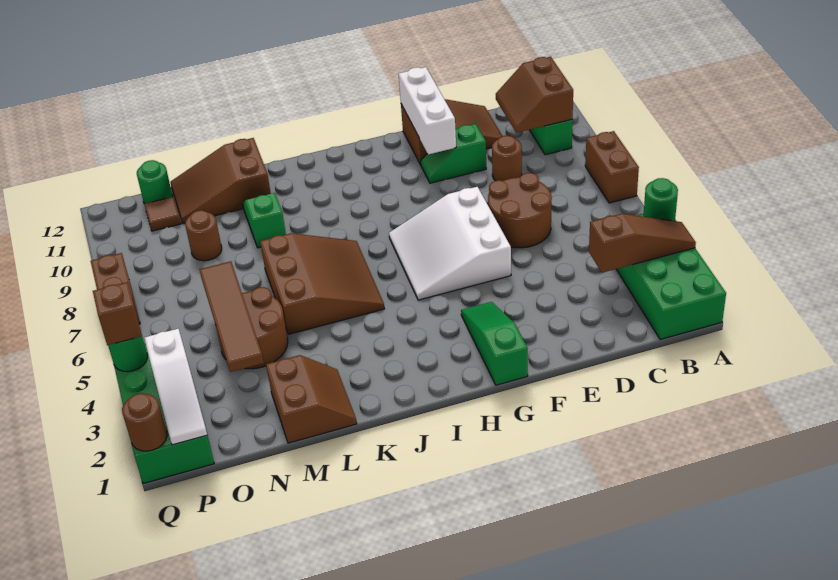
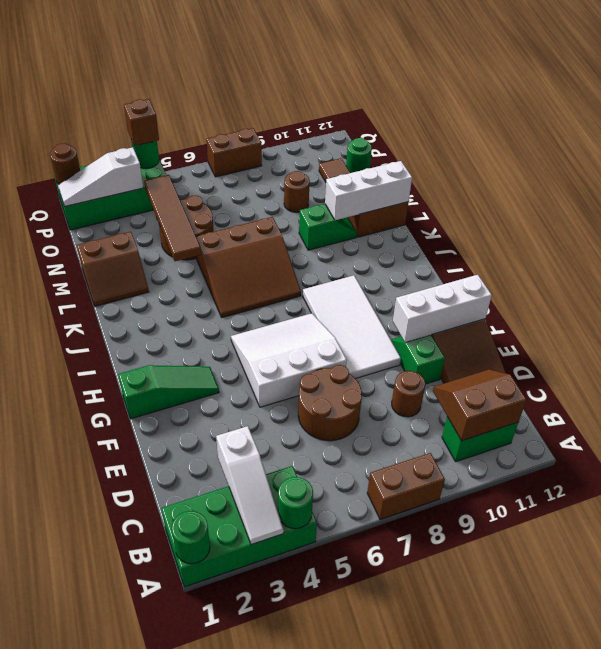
none -> green round brick A1 level 2
brown slope A3:C3 level 2 top C -> white slope A3:C3 level 2 top C
none -> white tile F8:I9 level 1
none -> white brick L10:L12 level 2
brown tile N3:N6 level 2 -> brown tile L4:O4 level 2

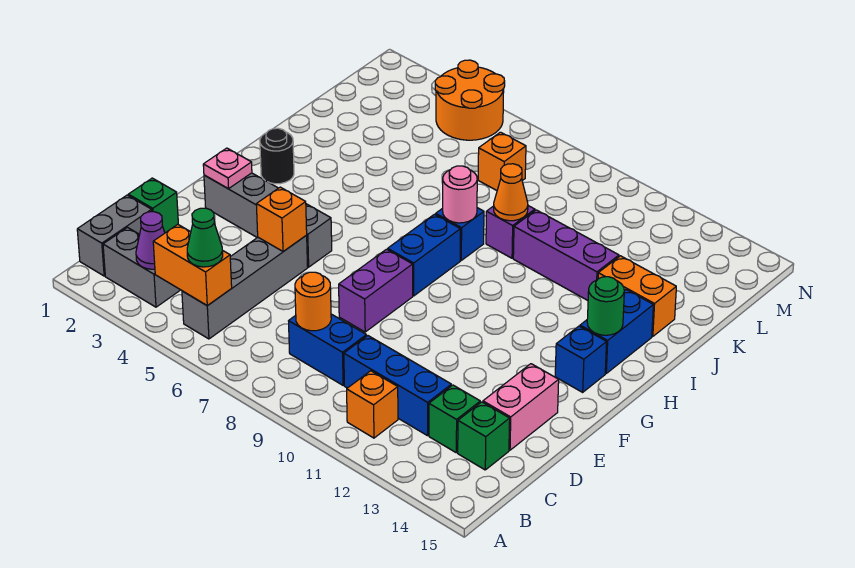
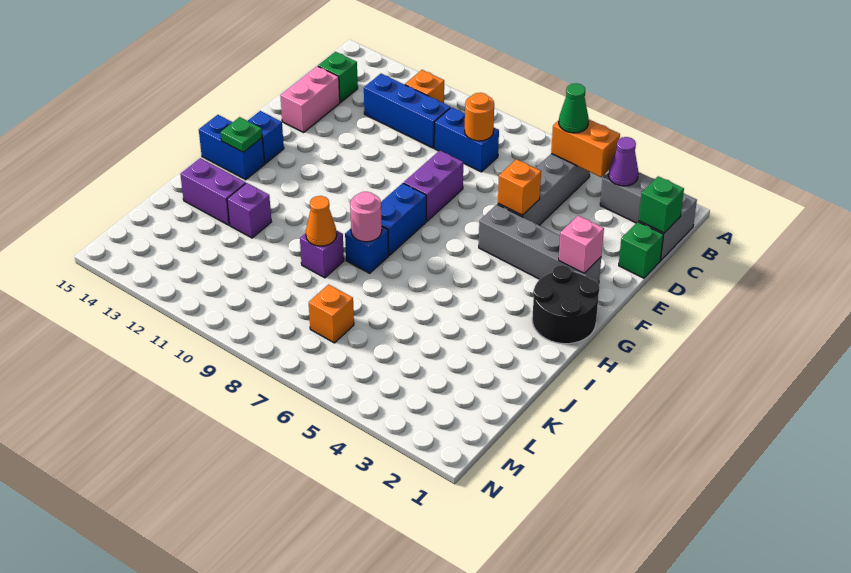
green brick C13 level 1 -> green brick C1 level 2
pink plate F2 level 2 -> pink brick F2 level 2
black round brick H2 level 1 -> black round brick G1:H2 level 1
blue brick H14:I14 level 1 -> blue brick H14:H15 level 1
green round brick H14 level 2 -> green plate H14 level 2
purple brick J10:J12 level 1 -> purple brick J12 level 1
orange brick J13:J14 level 1 -> purple brick J13:J14 level 1
orange round brick M4:N5 level 1 -> none

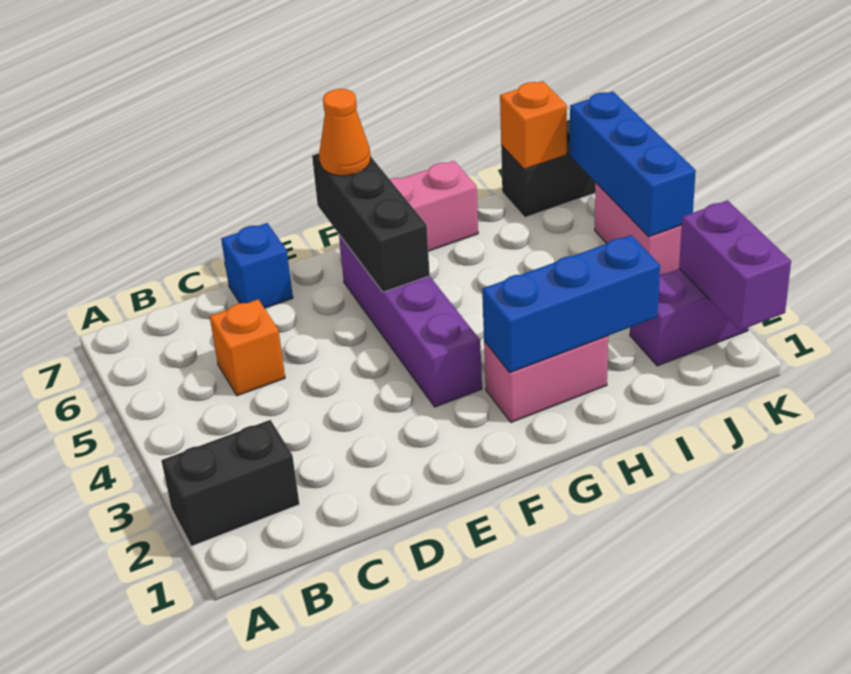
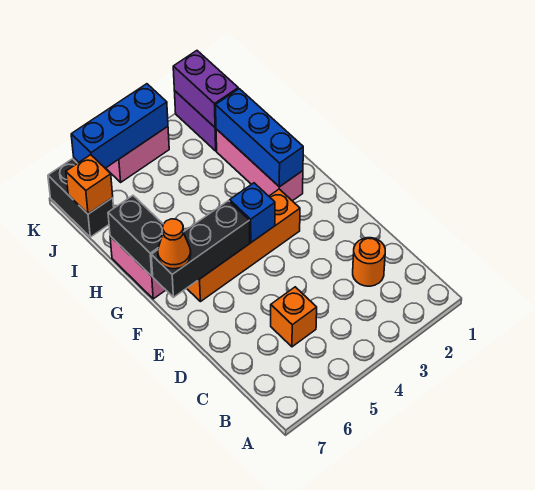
black brick A2:B2 level 1 -> black brick G7:H7 level 2
none -> orange round brick C2 level 1
blue brick D7 level 1 -> blue brick F4 level 2
purple brick F3:F6 level 1 -> orange brick F3:F6 level 1
pink brick G2:H2 level 1 -> pink brick G2:I2 level 1
purple brick K1:K2 level 2 -> purple brick J2:K2 level 2

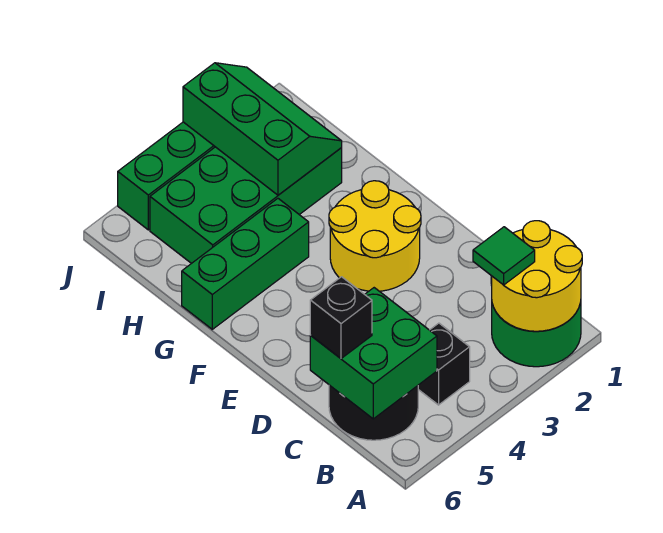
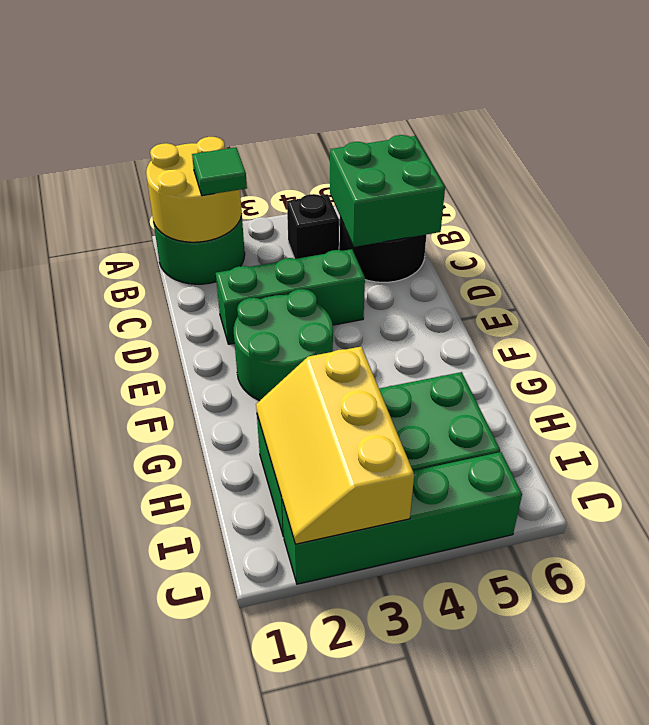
black brick C6 level 3 -> none
yellow round brick E2:F3 level 1 -> green round brick E2:F3 level 1
green brick G4:G6 level 1 -> green brick D2:D4 level 1
green slope H2:J3 level 2 top 3 -> yellow slope H2:J3 level 2 top 3

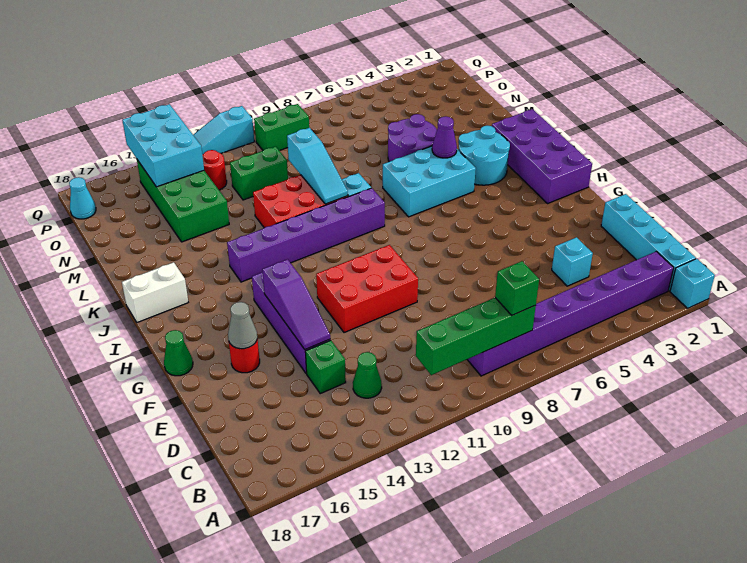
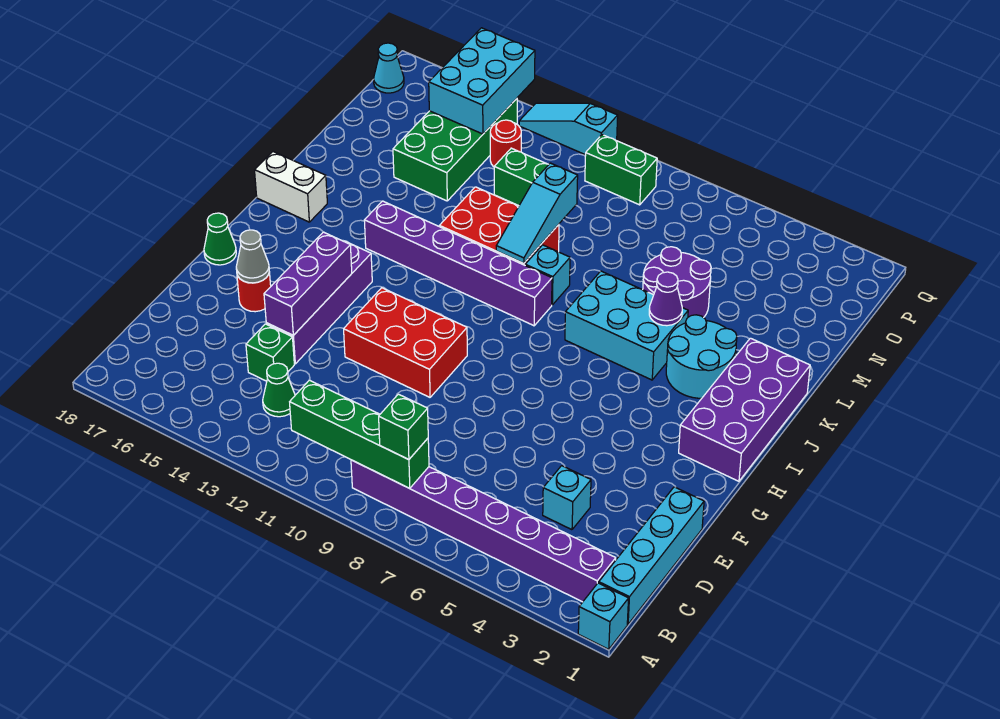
purple slope E14:G14 level 2 top G -> purple brick E14:G14 level 2

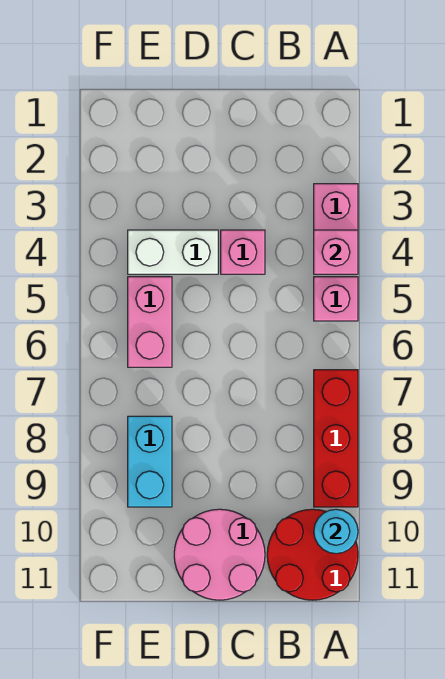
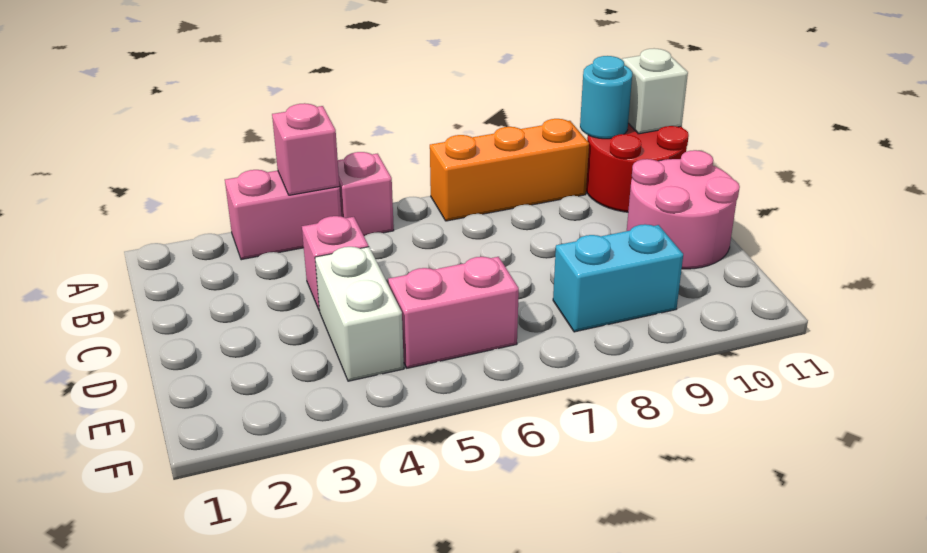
red brick A7:A9 level 1 -> orange brick A7:A9 level 1
none -> white brick A11 level 2

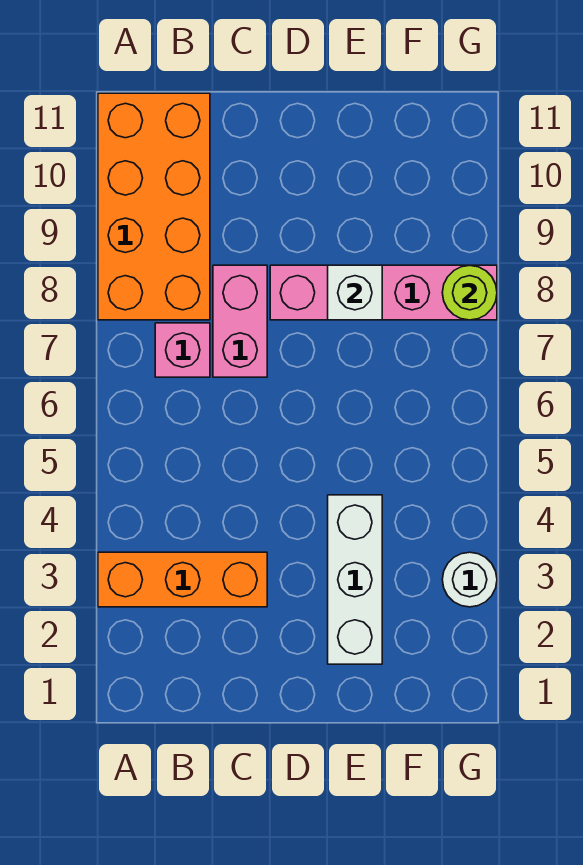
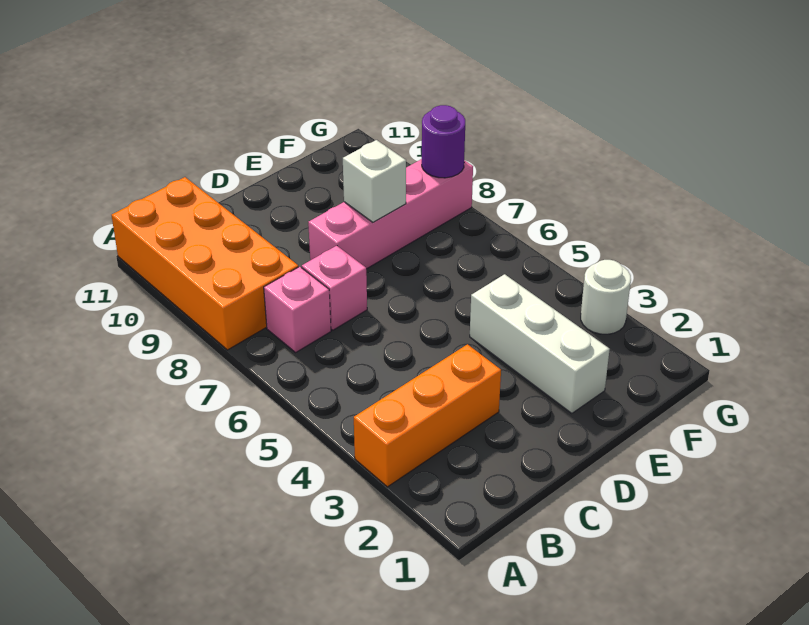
pink brick C7:C8 level 1 -> pink brick C7 level 1
lime round brick G8 level 2 -> purple round brick G8 level 2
• • •
_Exercise description_.
Search the data above for lines holding "green" and copy each of them.

_Exercise response_.
none -> green round brick A1 level 2
green brick C13 level 1 -> green brick C1 level 2
green round brick H14 level 2 -> green plate H14 level 2
yellow round brick E2:F3 level 1 -> green round brick E2:F3 level 1
green brick G4:G6 level 1 -> green brick D2:D4 level 1
green slope H2:J3 level 2 top 3 -> yellow slope H2:J3 level 2 top 3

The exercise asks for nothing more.